• _WORK TO COMPLETE_
Rewrite each of the records below with "sheet music" replaced by "printed score", leaving every other character unchanged.

• _GIVEN DATA_
*-*-*
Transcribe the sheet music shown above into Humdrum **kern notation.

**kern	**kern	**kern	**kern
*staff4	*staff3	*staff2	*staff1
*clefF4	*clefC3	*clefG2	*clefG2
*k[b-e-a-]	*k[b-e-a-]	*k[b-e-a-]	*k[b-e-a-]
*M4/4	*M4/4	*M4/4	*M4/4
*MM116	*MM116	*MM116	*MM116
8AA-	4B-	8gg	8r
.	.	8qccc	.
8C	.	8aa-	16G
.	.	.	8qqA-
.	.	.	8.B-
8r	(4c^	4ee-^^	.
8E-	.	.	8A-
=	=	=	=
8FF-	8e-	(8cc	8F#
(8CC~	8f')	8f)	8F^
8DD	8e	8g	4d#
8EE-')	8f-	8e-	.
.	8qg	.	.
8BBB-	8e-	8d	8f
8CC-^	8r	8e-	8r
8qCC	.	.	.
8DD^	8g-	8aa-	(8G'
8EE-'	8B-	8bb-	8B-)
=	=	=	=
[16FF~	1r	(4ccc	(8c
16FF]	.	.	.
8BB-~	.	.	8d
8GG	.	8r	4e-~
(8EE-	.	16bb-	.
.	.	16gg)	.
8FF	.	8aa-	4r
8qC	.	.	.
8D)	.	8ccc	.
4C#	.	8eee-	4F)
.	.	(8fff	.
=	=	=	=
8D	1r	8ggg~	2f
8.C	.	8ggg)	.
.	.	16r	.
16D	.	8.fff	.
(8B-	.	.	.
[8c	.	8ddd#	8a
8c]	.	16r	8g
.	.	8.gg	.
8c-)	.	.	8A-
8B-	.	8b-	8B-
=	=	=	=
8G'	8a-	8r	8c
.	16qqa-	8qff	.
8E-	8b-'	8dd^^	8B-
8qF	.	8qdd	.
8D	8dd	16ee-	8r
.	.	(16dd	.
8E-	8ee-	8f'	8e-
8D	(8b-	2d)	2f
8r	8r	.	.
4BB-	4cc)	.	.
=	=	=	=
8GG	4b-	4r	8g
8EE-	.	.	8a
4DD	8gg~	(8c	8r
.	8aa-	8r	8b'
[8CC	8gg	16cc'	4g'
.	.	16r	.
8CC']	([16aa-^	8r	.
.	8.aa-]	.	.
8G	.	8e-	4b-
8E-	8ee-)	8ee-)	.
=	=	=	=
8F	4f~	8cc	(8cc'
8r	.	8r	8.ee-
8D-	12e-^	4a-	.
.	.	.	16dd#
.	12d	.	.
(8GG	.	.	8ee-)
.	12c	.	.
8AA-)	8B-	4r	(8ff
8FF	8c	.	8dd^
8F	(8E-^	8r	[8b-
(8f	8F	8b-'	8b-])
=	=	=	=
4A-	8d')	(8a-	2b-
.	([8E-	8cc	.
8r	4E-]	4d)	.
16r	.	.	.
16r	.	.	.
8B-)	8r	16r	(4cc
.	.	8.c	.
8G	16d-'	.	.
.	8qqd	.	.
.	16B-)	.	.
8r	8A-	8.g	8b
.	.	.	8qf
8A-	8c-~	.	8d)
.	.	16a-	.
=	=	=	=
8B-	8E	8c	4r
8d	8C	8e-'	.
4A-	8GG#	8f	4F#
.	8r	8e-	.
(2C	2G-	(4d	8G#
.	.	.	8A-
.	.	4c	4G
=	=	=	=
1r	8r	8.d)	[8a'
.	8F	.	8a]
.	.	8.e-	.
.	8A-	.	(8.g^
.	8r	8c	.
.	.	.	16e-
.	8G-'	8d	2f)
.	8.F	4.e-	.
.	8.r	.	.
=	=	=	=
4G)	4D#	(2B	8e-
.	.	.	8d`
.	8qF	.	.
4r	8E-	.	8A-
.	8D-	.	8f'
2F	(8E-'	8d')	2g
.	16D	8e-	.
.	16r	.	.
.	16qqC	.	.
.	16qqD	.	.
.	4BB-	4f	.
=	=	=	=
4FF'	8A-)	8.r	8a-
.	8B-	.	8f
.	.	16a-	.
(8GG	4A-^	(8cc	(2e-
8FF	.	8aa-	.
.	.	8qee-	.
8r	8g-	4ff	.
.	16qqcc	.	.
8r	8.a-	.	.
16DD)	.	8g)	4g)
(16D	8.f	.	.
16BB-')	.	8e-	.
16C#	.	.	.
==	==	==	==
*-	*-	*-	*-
*-*-*
• _WRITTEN ANSWER_
Transcribe the printed score shown above into Humdrum **kern notation.

**kern	**kern	**kern	**kern
*staff4	*staff3	*staff2	*staff1
*clefF4	*clefC3	*clefG2	*clefG2
*k[b-e-a-]	*k[b-e-a-]	*k[b-e-a-]	*k[b-e-a-]
*M4/4	*M4/4	*M4/4	*M4/4
*MM116	*MM116	*MM116	*MM116
8AA-	4B-	8gg	8r
.	.	8qccc	.
8C	.	8aa-	16G
.	.	.	8qqA-
.	.	.	8.B-
8r	(4c^	4ee-^^	.
8E-	.	.	8A-
=	=	=	=
8FF-	8e-	(8cc	8F#
(8CC~	8f')	8f)	8F^
8DD	8e	8g	4d#
8EE-')	8f-	8e-	.
.	8qg	.	.
8BBB-	8e-	8d	8f
8CC-^	8r	8e-	8r
8qCC	.	.	.
8DD^	8g-	8aa-	(8G'
8EE-'	8B-	8bb-	8B-)
=	=	=	=
[16FF~	1r	(4ccc	(8c
16FF]	.	.	.
8BB-~	.	.	8d
8GG	.	8r	4e-~
(8EE-	.	16bb-	.
.	.	16gg)	.
8FF	.	8aa-	4r
8qC	.	.	.
8D)	.	8ccc	.
4C#	.	8eee-	4F)
.	.	(8fff	.
=	=	=	=
8D	1r	8ggg~	2f
8.C	.	8ggg)	.
.	.	16r	.
16D	.	8.fff	.
(8B-	.	.	.
[8c	.	8ddd#	8a
8c]	.	16r	8g
.	.	8.gg	.
8c-)	.	.	8A-
8B-	.	8b-	8B-
=	=	=	=
8G'	8a-	8r	8c
.	16qqa-	8qff	.
8E-	8b-'	8dd^^	8B-
8qF	.	8qdd	.
8D	8dd	16ee-	8r
.	.	(16dd	.
8E-	8ee-	8f'	8e-
8D	(8b-	2d)	2f
8r	8r	.	.
4BB-	4cc)	.	.
=	=	=	=
8GG	4b-	4r	8g
8EE-	.	.	8a
4DD	8gg~	(8c	8r
.	8aa-	8r	8b'
[8CC	8gg	16cc'	4g'
.	.	16r	.
8CC']	([16aa-^	8r	.
.	8.aa-]	.	.
8G	.	8e-	4b-
8E-	8ee-)	8ee-)	.
=	=	=	=
8F	4f~	8cc	(8cc'
8r	.	8r	8.ee-
8D-	12e-^	4a-	.
.	.	.	16dd#
.	12d	.	.
(8GG	.	.	8ee-)
.	12c	.	.
8AA-)	8B-	4r	(8ff
8FF	8c	.	8dd^
8F	(8E-^	8r	[8b-
(8f	8F	8b-'	8b-])
=	=	=	=
4A-	8d')	(8a-	2b-
.	([8E-	8cc	.
8r	4E-]	4d)	.
16r	.	.	.
16r	.	.	.
8B-)	8r	16r	(4cc
.	.	8.c	.
8G	16d-'	.	.
.	8qqd	.	.
.	16B-)	.	.
8r	8A-	8.g	8b
.	.	.	8qf
8A-	8c-~	.	8d)
.	.	16a-	.
=	=	=	=
8B-	8E	8c	4r
8d	8C	8e-'	.
4A-	8GG#	8f	4F#
.	8r	8e-	.
(2C	2G-	(4d	8G#
.	.	.	8A-
.	.	4c	4G
=	=	=	=
1r	8r	8.d)	[8a'
.	8F	.	8a]
.	.	8.e-	.
.	8A-	.	(8.g^
.	8r	8c	.
.	.	.	16e-
.	8G-'	8d	2f)
.	8.F	4.e-	.
.	8.r	.	.
=	=	=	=
4G)	4D#	(2B	8e-
.	.	.	8d`
.	8qF	.	.
4r	8E-	.	8A-
.	8D-	.	8f'
2F	(8E-'	8d')	2g
.	16D	8e-	.
.	16r	.	.
.	16qqC	.	.
.	16qqD	.	.
.	4BB-	4f	.
=	=	=	=
4FF'	8A-)	8.r	8a-
.	8B-	.	8f
.	.	16a-	.
(8GG	4A-^	(8cc	(2e-
8FF	.	8aa-	.
.	.	8qee-	.
8r	8g-	4ff	.
.	16qqcc	.	.
8r	8.a-	.	.
16DD)	.	8g)	4g)
(16D	8.f	.	.
16BB-')	.	8e-	.
16C#	.	.	.
==	==	==	==
*-	*-	*-	*-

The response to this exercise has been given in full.